- Task input:
*** Block opens ***
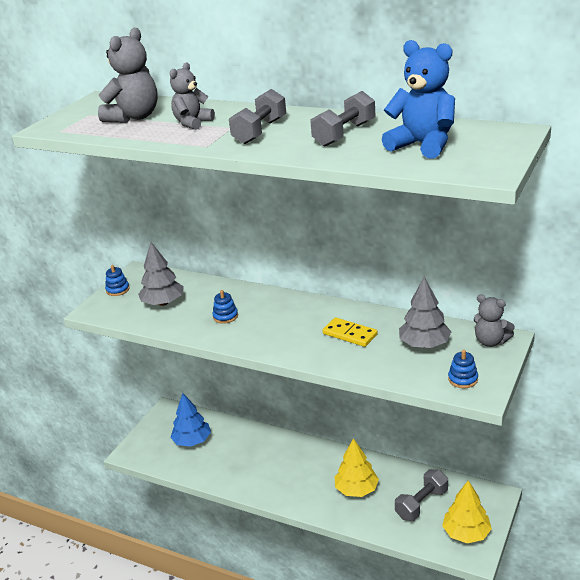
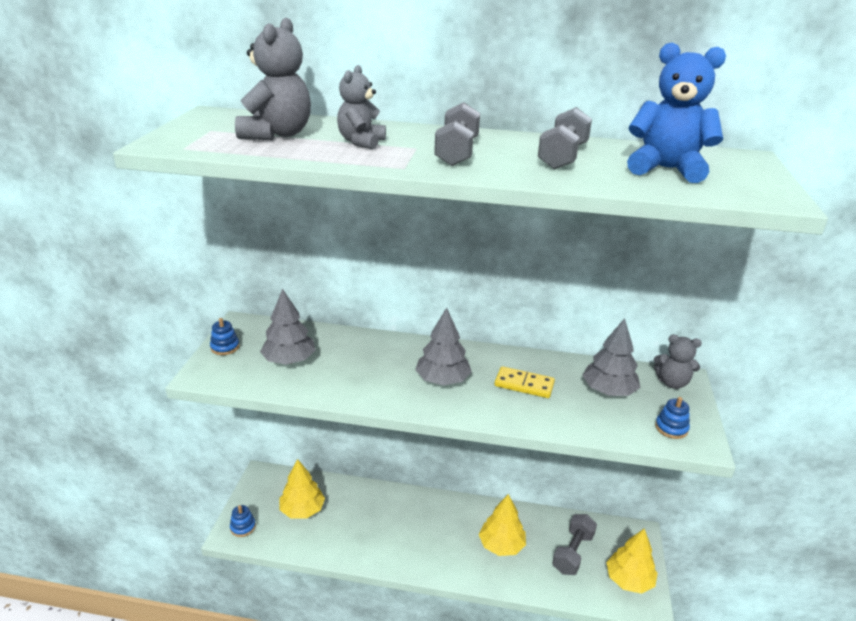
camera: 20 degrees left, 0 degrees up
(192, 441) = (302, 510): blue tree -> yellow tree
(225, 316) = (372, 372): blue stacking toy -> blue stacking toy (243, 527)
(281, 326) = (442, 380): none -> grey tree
*** Block closes ***
*** Block opens ***
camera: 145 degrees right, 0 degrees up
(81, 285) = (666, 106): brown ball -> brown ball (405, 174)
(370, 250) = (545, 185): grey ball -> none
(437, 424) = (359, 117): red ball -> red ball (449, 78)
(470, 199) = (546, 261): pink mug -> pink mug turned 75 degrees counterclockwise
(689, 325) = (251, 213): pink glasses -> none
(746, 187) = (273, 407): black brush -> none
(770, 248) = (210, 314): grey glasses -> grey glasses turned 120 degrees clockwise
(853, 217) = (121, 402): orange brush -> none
*** Block closes ***
*** Block opens ***
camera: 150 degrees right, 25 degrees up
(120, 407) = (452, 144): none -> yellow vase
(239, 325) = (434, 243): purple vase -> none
*** Block closes ***
- To-do item: In the entries above, the lines between the one holding "camera: 20 degrees left, 0 degrees up" and the one holding "(281, 326) = (442, 380): none -> grey tree", inclusive, are to be printed exactly as written, and those alone.

- Answer to this task:
camera: 20 degrees left, 0 degrees up
(192, 441) = (302, 510): blue tree -> yellow tree
(225, 316) = (372, 372): blue stacking toy -> blue stacking toy (243, 527)
(281, 326) = (442, 380): none -> grey tree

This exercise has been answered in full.